### Assignment
Each record below must be retyped exactly, with nothing left out.

Before-and-after object lists:
☆ ☆ ☆ ☆ ☆ ☆ ☆

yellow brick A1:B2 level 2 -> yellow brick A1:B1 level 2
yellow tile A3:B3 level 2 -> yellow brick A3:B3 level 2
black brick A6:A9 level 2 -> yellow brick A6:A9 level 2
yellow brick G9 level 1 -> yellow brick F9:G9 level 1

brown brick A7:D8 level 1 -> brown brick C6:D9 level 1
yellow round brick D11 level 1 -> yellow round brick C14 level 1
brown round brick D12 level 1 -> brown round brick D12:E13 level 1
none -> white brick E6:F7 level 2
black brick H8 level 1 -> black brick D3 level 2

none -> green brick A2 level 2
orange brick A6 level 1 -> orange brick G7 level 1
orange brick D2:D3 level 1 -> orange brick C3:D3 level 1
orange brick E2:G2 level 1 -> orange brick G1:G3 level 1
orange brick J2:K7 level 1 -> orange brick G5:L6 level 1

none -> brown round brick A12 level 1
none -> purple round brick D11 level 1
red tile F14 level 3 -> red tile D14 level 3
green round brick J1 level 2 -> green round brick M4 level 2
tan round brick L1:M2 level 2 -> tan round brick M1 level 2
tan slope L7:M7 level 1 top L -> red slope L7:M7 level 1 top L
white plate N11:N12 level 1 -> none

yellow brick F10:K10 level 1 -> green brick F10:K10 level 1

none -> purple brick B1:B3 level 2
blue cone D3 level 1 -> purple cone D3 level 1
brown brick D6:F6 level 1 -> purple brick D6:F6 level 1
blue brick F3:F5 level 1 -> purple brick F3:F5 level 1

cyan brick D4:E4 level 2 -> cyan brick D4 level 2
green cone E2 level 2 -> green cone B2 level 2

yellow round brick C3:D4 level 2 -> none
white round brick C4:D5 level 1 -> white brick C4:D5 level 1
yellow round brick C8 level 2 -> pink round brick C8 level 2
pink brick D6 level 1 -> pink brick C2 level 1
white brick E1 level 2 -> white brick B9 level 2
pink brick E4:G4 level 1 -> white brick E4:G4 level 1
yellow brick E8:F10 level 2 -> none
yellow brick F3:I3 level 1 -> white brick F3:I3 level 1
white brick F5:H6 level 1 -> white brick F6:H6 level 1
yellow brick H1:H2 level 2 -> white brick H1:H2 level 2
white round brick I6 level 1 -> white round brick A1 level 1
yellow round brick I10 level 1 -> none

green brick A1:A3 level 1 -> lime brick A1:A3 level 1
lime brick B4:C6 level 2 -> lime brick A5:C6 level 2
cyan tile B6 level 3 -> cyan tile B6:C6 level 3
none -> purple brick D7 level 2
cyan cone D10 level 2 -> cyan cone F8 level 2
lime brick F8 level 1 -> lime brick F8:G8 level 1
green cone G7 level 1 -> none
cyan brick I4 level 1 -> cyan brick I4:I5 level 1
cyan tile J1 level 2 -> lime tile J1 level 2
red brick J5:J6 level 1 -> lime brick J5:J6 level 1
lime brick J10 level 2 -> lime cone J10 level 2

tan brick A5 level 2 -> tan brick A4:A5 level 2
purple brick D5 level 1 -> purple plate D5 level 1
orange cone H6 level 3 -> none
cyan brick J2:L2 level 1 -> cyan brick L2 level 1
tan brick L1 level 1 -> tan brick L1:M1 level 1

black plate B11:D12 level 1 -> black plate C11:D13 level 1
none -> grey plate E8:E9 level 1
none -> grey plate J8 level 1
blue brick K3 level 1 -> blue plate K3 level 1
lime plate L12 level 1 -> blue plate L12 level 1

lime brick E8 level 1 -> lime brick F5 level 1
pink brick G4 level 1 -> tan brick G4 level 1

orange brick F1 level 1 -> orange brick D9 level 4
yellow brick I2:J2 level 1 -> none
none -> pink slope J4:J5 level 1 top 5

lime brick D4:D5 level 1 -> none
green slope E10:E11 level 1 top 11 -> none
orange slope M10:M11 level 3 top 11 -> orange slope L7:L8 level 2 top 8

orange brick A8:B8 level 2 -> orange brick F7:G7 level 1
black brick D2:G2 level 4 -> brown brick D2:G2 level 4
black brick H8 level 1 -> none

☆ ☆ ☆ ☆ ☆ ☆ ☆

### Worked solution
yellow brick A1:B2 level 2 -> yellow brick A1:B1 level 2
yellow tile A3:B3 level 2 -> yellow brick A3:B3 level 2
black brick A6:A9 level 2 -> yellow brick A6:A9 level 2
yellow brick G9 level 1 -> yellow brick F9:G9 level 1

brown brick A7:D8 level 1 -> brown brick C6:D9 level 1
yellow round brick D11 level 1 -> yellow round brick C14 level 1
brown round brick D12 level 1 -> brown round brick D12:E13 level 1
none -> white brick E6:F7 level 2
black brick H8 level 1 -> black brick D3 level 2

none -> green brick A2 level 2
orange brick A6 level 1 -> orange brick G7 level 1
orange brick D2:D3 level 1 -> orange brick C3:D3 level 1
orange brick E2:G2 level 1 -> orange brick G1:G3 level 1
orange brick J2:K7 level 1 -> orange brick G5:L6 level 1

none -> brown round brick A12 level 1
none -> purple round brick D11 level 1
red tile F14 level 3 -> red tile D14 level 3
green round brick J1 level 2 -> green round brick M4 level 2
tan round brick L1:M2 level 2 -> tan round brick M1 level 2
tan slope L7:M7 level 1 top L -> red slope L7:M7 level 1 top L
white plate N11:N12 level 1 -> none

yellow brick F10:K10 level 1 -> green brick F10:K10 level 1

none -> purple brick B1:B3 level 2
blue cone D3 level 1 -> purple cone D3 level 1
brown brick D6:F6 level 1 -> purple brick D6:F6 level 1
blue brick F3:F5 level 1 -> purple brick F3:F5 level 1

cyan brick D4:E4 level 2 -> cyan brick D4 level 2
green cone E2 level 2 -> green cone B2 level 2

yellow round brick C3:D4 level 2 -> none
white round brick C4:D5 level 1 -> white brick C4:D5 level 1
yellow round brick C8 level 2 -> pink round brick C8 level 2
pink brick D6 level 1 -> pink brick C2 level 1
white brick E1 level 2 -> white brick B9 level 2
pink brick E4:G4 level 1 -> white brick E4:G4 level 1
yellow brick E8:F10 level 2 -> none
yellow brick F3:I3 level 1 -> white brick F3:I3 level 1
white brick F5:H6 level 1 -> white brick F6:H6 level 1
yellow brick H1:H2 level 2 -> white brick H1:H2 level 2
white round brick I6 level 1 -> white round brick A1 level 1
yellow round brick I10 level 1 -> none

green brick A1:A3 level 1 -> lime brick A1:A3 level 1
lime brick B4:C6 level 2 -> lime brick A5:C6 level 2
cyan tile B6 level 3 -> cyan tile B6:C6 level 3
none -> purple brick D7 level 2
cyan cone D10 level 2 -> cyan cone F8 level 2
lime brick F8 level 1 -> lime brick F8:G8 level 1
green cone G7 level 1 -> none
cyan brick I4 level 1 -> cyan brick I4:I5 level 1
cyan tile J1 level 2 -> lime tile J1 level 2
red brick J5:J6 level 1 -> lime brick J5:J6 level 1
lime brick J10 level 2 -> lime cone J10 level 2

tan brick A5 level 2 -> tan brick A4:A5 level 2
purple brick D5 level 1 -> purple plate D5 level 1
orange cone H6 level 3 -> none
cyan brick J2:L2 level 1 -> cyan brick L2 level 1
tan brick L1 level 1 -> tan brick L1:M1 level 1

black plate B11:D12 level 1 -> black plate C11:D13 level 1
none -> grey plate E8:E9 level 1
none -> grey plate J8 level 1
blue brick K3 level 1 -> blue plate K3 level 1
lime plate L12 level 1 -> blue plate L12 level 1

lime brick E8 level 1 -> lime brick F5 level 1
pink brick G4 level 1 -> tan brick G4 level 1

orange brick F1 level 1 -> orange brick D9 level 4
yellow brick I2:J2 level 1 -> none
none -> pink slope J4:J5 level 1 top 5

lime brick D4:D5 level 1 -> none
green slope E10:E11 level 1 top 11 -> none
orange slope M10:M11 level 3 top 11 -> orange slope L7:L8 level 2 top 8

orange brick A8:B8 level 2 -> orange brick F7:G7 level 1
black brick D2:G2 level 4 -> brown brick D2:G2 level 4
black brick H8 level 1 -> none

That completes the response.